> **Problem description**
Would you return the complete listing below word for word?

> **Supplied data**
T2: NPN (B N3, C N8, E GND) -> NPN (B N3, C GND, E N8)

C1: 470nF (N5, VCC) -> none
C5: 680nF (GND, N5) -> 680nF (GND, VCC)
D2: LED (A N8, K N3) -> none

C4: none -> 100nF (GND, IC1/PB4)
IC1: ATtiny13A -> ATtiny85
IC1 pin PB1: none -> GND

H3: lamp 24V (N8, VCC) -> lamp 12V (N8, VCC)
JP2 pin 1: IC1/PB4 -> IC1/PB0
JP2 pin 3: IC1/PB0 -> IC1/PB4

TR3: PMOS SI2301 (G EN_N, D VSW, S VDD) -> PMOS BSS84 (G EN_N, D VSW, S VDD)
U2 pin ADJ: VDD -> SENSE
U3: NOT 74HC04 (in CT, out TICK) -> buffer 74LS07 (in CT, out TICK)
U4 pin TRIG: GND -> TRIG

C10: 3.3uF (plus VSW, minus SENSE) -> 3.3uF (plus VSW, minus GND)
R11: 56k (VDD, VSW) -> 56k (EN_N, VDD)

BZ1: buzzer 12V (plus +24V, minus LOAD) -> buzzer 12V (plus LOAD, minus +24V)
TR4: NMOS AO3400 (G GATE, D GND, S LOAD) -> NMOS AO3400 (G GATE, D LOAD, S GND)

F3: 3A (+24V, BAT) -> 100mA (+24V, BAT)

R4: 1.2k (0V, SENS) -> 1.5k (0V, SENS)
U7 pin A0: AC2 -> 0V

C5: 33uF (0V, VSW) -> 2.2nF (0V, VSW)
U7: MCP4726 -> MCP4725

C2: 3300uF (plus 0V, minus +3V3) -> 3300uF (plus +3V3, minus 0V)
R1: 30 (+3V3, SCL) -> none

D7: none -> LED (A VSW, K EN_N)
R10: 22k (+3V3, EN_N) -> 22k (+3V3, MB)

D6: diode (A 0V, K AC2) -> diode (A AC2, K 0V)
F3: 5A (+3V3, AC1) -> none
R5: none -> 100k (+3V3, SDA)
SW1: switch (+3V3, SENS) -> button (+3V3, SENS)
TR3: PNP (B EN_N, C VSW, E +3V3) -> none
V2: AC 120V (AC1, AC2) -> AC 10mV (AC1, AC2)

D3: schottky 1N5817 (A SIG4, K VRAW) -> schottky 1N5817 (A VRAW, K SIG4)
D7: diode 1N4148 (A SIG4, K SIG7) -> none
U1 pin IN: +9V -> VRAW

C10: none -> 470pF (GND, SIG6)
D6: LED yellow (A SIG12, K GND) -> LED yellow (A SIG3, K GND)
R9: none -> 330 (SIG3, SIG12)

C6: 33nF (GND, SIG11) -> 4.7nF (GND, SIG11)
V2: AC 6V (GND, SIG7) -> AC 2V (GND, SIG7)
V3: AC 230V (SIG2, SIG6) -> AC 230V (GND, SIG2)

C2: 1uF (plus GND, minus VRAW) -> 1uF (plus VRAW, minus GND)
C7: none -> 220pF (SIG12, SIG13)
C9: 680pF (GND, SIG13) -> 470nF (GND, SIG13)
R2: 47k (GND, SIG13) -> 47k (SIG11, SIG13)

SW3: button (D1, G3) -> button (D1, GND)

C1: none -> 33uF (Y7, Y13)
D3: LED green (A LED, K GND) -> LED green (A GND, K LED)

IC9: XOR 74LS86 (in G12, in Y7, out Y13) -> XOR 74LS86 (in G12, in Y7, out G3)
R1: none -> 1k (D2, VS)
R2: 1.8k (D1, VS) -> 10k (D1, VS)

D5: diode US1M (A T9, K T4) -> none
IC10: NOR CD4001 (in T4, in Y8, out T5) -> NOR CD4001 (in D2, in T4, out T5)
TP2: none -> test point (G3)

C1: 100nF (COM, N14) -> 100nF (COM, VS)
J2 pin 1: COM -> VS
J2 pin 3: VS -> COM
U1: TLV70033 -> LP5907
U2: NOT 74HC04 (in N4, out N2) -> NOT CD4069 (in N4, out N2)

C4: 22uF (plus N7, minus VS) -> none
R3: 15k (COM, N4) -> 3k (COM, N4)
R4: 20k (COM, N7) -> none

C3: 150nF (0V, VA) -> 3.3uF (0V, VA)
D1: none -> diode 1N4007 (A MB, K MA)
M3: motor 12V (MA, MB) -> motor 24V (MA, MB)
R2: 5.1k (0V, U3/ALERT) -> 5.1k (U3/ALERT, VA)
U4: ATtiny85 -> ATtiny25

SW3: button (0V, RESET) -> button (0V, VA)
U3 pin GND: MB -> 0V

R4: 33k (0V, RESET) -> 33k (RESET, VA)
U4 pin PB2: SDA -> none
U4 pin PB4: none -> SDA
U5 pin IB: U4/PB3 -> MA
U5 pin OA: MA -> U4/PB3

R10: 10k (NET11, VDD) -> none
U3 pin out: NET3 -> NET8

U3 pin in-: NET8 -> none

> **Result**
T2: NPN (B N3, C N8, E GND) -> NPN (B N3, C GND, E N8)

C1: 470nF (N5, VCC) -> none
C5: 680nF (GND, N5) -> 680nF (GND, VCC)
D2: LED (A N8, K N3) -> none

C4: none -> 100nF (GND, IC1/PB4)
IC1: ATtiny13A -> ATtiny85
IC1 pin PB1: none -> GND

H3: lamp 24V (N8, VCC) -> lamp 12V (N8, VCC)
JP2 pin 1: IC1/PB4 -> IC1/PB0
JP2 pin 3: IC1/PB0 -> IC1/PB4

TR3: PMOS SI2301 (G EN_N, D VSW, S VDD) -> PMOS BSS84 (G EN_N, D VSW, S VDD)
U2 pin ADJ: VDD -> SENSE
U3: NOT 74HC04 (in CT, out TICK) -> buffer 74LS07 (in CT, out TICK)
U4 pin TRIG: GND -> TRIG

C10: 3.3uF (plus VSW, minus SENSE) -> 3.3uF (plus VSW, minus GND)
R11: 56k (VDD, VSW) -> 56k (EN_N, VDD)

BZ1: buzzer 12V (plus +24V, minus LOAD) -> buzzer 12V (plus LOAD, minus +24V)
TR4: NMOS AO3400 (G GATE, D GND, S LOAD) -> NMOS AO3400 (G GATE, D LOAD, S GND)

F3: 3A (+24V, BAT) -> 100mA (+24V, BAT)

R4: 1.2k (0V, SENS) -> 1.5k (0V, SENS)
U7 pin A0: AC2 -> 0V

C5: 33uF (0V, VSW) -> 2.2nF (0V, VSW)
U7: MCP4726 -> MCP4725

C2: 3300uF (plus 0V, minus +3V3) -> 3300uF (plus +3V3, minus 0V)
R1: 30 (+3V3, SCL) -> none

D7: none -> LED (A VSW, K EN_N)
R10: 22k (+3V3, EN_N) -> 22k (+3V3, MB)

D6: diode (A 0V, K AC2) -> diode (A AC2, K 0V)
F3: 5A (+3V3, AC1) -> none
R5: none -> 100k (+3V3, SDA)
SW1: switch (+3V3, SENS) -> button (+3V3, SENS)
TR3: PNP (B EN_N, C VSW, E +3V3) -> none
V2: AC 120V (AC1, AC2) -> AC 10mV (AC1, AC2)

D3: schottky 1N5817 (A SIG4, K VRAW) -> schottky 1N5817 (A VRAW, K SIG4)
D7: diode 1N4148 (A SIG4, K SIG7) -> none
U1 pin IN: +9V -> VRAW

C10: none -> 470pF (GND, SIG6)
D6: LED yellow (A SIG12, K GND) -> LED yellow (A SIG3, K GND)
R9: none -> 330 (SIG3, SIG12)

C6: 33nF (GND, SIG11) -> 4.7nF (GND, SIG11)
V2: AC 6V (GND, SIG7) -> AC 2V (GND, SIG7)
V3: AC 230V (SIG2, SIG6) -> AC 230V (GND, SIG2)

C2: 1uF (plus GND, minus VRAW) -> 1uF (plus VRAW, minus GND)
C7: none -> 220pF (SIG12, SIG13)
C9: 680pF (GND, SIG13) -> 470nF (GND, SIG13)
R2: 47k (GND, SIG13) -> 47k (SIG11, SIG13)

SW3: button (D1, G3) -> button (D1, GND)

C1: none -> 33uF (Y7, Y13)
D3: LED green (A LED, K GND) -> LED green (A GND, K LED)

IC9: XOR 74LS86 (in G12, in Y7, out Y13) -> XOR 74LS86 (in G12, in Y7, out G3)
R1: none -> 1k (D2, VS)
R2: 1.8k (D1, VS) -> 10k (D1, VS)

D5: diode US1M (A T9, K T4) -> none
IC10: NOR CD4001 (in T4, in Y8, out T5) -> NOR CD4001 (in D2, in T4, out T5)
TP2: none -> test point (G3)

C1: 100nF (COM, N14) -> 100nF (COM, VS)
J2 pin 1: COM -> VS
J2 pin 3: VS -> COM
U1: TLV70033 -> LP5907
U2: NOT 74HC04 (in N4, out N2) -> NOT CD4069 (in N4, out N2)

C4: 22uF (plus N7, minus VS) -> none
R3: 15k (COM, N4) -> 3k (COM, N4)
R4: 20k (COM, N7) -> none

C3: 150nF (0V, VA) -> 3.3uF (0V, VA)
D1: none -> diode 1N4007 (A MB, K MA)
M3: motor 12V (MA, MB) -> motor 24V (MA, MB)
R2: 5.1k (0V, U3/ALERT) -> 5.1k (U3/ALERT, VA)
U4: ATtiny85 -> ATtiny25

SW3: button (0V, RESET) -> button (0V, VA)
U3 pin GND: MB -> 0V

R4: 33k (0V, RESET) -> 33k (RESET, VA)
U4 pin PB2: SDA -> none
U4 pin PB4: none -> SDA
U5 pin IB: U4/PB3 -> MA
U5 pin OA: MA -> U4/PB3

R10: 10k (NET11, VDD) -> none
U3 pin out: NET3 -> NET8

U3 pin in-: NET8 -> none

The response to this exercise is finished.